:: Task instructions ::
Every record must come back unchanged, apart from the pictures, which are dropped.

:: Data ::
----
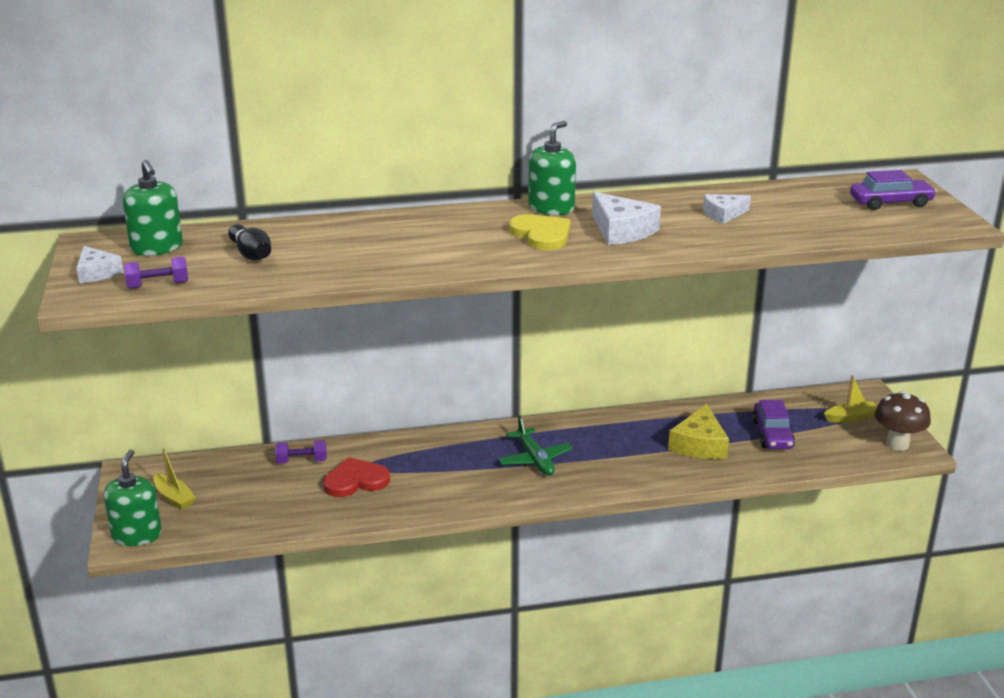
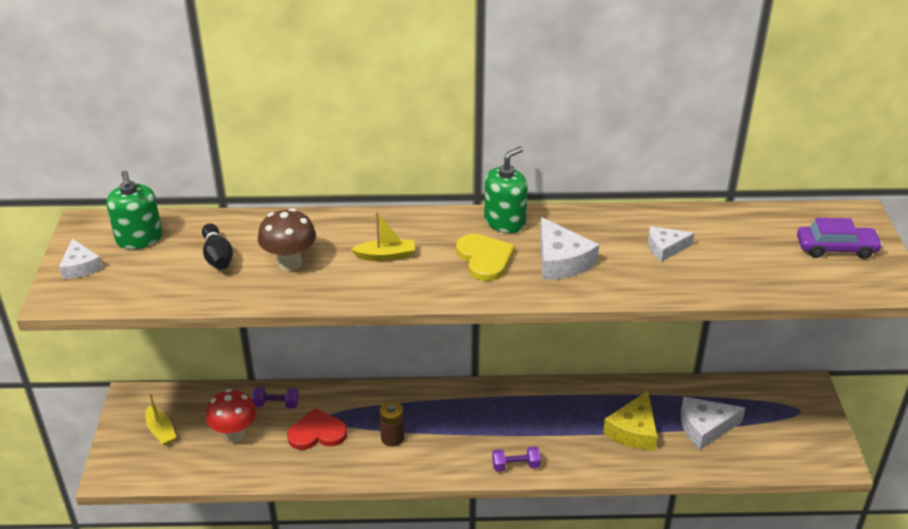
camera: 10 degrees right, 10 degrees up
green soap dispenser [103,450,162,546] -> none
purple dumbbell [124,257,188,289] -> purple dumbbell moved to [492,446,541,471]
green plane [498,416,573,476] -> none
purple car [752,400,795,449] -> white cheese [681,396,745,450]
yellow boat [824,375,877,423] -> yellow boat moved to [351,212,415,261]
brown mushroom [874,391,931,451] -> brown mushroom moved to [258,208,316,271]
none -> red mushroom [206,389,256,442]
none -> brown battery [379,401,404,447]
----
:: Your solution ::
camera: 10 degrees right, 10 degrees up
green soap dispenser [103,450,162,546] -> none
purple dumbbell [124,257,188,289] -> purple dumbbell moved to [492,446,541,471]
green plane [498,416,573,476] -> none
purple car [752,400,795,449] -> white cheese [681,396,745,450]
yellow boat [824,375,877,423] -> yellow boat moved to [351,212,415,261]
brown mushroom [874,391,931,451] -> brown mushroom moved to [258,208,316,271]
none -> red mushroom [206,389,256,442]
none -> brown battery [379,401,404,447]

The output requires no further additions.